• _Excerpted data_:
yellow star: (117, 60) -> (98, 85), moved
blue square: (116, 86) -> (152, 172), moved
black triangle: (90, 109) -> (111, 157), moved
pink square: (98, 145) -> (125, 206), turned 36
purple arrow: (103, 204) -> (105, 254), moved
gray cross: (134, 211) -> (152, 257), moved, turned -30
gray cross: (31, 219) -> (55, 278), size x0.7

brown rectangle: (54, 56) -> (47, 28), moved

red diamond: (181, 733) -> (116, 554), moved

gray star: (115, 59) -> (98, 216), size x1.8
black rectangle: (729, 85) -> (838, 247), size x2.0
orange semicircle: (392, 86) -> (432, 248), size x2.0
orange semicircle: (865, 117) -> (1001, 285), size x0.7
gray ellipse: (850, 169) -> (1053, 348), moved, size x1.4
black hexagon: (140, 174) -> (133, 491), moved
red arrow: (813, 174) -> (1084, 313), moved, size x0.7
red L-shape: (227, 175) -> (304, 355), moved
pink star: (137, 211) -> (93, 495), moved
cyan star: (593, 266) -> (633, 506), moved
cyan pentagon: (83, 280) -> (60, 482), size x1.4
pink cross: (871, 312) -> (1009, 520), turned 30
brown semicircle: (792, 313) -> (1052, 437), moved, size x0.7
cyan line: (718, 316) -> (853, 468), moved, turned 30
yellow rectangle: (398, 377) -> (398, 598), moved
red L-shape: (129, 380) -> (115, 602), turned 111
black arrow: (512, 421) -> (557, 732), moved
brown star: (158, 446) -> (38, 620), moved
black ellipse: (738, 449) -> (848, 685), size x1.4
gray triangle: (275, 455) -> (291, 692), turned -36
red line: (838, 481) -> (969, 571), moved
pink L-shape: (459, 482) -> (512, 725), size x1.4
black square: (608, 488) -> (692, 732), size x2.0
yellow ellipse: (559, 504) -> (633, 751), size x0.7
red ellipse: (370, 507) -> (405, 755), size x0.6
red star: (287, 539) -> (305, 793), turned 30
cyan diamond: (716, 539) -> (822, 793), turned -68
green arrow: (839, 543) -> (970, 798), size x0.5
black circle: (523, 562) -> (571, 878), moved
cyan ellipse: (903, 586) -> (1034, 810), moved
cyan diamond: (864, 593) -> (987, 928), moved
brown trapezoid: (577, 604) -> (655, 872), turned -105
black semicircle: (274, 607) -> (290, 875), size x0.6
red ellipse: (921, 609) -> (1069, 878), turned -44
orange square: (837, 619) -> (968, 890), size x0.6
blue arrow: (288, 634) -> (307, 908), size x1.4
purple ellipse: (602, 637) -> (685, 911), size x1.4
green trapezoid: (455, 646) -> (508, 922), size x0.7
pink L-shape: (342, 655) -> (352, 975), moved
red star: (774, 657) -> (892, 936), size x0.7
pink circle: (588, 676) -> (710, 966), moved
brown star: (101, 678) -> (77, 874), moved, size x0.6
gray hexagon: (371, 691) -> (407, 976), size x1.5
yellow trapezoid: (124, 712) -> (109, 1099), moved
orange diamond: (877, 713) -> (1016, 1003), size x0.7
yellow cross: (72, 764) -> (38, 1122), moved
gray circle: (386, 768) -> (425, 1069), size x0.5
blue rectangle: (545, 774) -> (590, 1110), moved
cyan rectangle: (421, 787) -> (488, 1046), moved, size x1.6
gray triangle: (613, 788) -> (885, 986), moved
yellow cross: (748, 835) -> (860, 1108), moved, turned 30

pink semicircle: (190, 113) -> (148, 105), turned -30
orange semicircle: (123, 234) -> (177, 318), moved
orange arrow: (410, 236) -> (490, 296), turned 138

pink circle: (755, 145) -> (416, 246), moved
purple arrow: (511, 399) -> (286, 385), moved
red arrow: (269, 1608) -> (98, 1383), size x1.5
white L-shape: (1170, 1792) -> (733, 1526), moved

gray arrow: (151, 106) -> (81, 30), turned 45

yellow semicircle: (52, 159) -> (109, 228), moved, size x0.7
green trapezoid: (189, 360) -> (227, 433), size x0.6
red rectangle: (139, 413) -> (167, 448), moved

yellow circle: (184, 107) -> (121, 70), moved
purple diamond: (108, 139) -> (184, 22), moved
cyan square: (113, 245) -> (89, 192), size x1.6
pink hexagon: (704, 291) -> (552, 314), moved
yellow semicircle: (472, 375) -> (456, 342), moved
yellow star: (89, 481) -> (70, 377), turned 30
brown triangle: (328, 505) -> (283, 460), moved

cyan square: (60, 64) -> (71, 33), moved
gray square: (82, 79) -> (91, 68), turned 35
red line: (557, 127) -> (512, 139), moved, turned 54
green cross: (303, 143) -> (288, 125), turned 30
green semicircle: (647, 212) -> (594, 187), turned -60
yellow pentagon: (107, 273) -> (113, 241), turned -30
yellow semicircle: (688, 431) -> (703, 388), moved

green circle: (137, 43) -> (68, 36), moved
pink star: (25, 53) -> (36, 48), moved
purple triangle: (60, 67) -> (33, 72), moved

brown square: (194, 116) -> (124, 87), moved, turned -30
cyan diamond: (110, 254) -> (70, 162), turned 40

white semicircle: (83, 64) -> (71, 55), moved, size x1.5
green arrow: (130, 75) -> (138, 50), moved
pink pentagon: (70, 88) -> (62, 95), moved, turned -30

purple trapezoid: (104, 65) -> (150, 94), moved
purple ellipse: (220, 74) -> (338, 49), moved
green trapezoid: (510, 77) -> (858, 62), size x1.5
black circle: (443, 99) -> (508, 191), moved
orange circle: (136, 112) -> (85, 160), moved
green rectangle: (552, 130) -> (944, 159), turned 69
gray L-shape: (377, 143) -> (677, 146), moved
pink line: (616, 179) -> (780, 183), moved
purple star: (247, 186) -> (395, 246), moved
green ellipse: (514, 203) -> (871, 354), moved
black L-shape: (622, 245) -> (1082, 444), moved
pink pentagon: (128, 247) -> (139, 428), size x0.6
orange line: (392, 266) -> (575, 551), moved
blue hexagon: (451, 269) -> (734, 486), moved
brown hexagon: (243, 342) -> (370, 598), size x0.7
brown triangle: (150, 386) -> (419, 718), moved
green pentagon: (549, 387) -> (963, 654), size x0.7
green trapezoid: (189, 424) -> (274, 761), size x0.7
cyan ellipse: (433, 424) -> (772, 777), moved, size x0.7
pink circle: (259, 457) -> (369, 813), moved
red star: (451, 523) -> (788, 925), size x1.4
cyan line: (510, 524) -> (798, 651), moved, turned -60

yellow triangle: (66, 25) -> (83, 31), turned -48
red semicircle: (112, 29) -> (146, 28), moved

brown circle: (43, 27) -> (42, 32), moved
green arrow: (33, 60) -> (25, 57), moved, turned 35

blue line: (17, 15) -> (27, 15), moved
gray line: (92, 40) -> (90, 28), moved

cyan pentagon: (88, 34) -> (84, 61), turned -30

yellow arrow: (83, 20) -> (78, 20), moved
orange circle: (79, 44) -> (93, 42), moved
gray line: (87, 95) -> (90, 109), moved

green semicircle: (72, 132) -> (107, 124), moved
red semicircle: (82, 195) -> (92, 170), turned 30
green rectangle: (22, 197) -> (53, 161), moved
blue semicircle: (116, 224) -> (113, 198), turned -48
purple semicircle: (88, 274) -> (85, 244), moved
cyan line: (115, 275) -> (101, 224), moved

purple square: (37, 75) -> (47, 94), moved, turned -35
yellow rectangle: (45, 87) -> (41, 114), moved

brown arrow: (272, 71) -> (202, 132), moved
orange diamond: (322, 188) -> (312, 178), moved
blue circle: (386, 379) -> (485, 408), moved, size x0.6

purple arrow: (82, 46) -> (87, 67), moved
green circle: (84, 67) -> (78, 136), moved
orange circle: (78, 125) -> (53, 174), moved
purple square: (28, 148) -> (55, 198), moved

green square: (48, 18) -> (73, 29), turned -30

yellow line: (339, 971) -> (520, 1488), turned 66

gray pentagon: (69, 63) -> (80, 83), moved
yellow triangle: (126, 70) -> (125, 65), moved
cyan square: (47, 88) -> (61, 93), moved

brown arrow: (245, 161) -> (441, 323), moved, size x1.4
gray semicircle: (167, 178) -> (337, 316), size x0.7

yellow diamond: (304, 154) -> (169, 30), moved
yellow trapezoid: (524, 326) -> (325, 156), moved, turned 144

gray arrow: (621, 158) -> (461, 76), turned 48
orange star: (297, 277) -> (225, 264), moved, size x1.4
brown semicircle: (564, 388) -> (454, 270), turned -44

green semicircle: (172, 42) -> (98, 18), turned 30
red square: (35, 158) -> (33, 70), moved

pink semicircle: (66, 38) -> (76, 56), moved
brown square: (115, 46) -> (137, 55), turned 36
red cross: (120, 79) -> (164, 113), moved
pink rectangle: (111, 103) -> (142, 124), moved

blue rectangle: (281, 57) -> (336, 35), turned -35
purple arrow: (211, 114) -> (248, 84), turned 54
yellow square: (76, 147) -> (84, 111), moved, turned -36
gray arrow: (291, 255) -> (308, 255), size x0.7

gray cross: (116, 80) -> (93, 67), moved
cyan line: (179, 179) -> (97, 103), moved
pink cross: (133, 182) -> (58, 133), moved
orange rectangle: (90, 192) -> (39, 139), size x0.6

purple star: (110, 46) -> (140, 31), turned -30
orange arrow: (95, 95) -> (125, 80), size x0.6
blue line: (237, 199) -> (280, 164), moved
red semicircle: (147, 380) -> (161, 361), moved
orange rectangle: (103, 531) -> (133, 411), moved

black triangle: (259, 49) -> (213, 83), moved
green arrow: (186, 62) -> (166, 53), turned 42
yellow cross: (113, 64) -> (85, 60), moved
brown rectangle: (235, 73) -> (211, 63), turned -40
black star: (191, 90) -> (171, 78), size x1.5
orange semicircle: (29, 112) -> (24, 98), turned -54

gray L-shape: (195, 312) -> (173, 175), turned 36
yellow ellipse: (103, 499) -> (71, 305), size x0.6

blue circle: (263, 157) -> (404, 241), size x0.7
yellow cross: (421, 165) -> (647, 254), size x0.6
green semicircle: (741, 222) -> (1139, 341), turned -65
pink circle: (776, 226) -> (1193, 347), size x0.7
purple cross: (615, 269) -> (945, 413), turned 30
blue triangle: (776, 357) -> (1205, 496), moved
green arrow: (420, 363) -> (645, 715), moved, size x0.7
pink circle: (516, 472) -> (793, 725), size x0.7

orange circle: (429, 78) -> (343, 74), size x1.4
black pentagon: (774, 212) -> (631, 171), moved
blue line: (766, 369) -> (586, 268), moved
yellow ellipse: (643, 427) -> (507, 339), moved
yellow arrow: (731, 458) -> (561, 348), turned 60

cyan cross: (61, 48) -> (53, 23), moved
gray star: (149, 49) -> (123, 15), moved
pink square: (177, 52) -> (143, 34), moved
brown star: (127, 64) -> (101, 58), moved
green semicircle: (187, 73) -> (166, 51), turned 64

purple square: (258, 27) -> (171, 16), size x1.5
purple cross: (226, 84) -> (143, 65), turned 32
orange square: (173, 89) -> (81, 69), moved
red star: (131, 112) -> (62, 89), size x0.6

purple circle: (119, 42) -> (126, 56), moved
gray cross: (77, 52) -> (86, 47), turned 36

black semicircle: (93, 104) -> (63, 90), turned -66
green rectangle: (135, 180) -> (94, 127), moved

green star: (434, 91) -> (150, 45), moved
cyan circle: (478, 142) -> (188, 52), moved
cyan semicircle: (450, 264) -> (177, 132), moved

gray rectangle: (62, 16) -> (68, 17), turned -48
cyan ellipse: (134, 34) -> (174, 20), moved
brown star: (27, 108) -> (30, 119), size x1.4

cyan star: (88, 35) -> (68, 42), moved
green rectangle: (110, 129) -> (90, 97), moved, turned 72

• _Your task_: Using the data above, return every line that contains the string "trapezoid".

• _Exercise solution_:
brown trapezoid: (577, 604) -> (655, 872), turned -105
green trapezoid: (455, 646) -> (508, 922), size x0.7
yellow trapezoid: (124, 712) -> (109, 1099), moved
green trapezoid: (189, 360) -> (227, 433), size x0.6
purple trapezoid: (104, 65) -> (150, 94), moved
green trapezoid: (510, 77) -> (858, 62), size x1.5
green trapezoid: (189, 424) -> (274, 761), size x0.7
yellow trapezoid: (524, 326) -> (325, 156), moved, turned 144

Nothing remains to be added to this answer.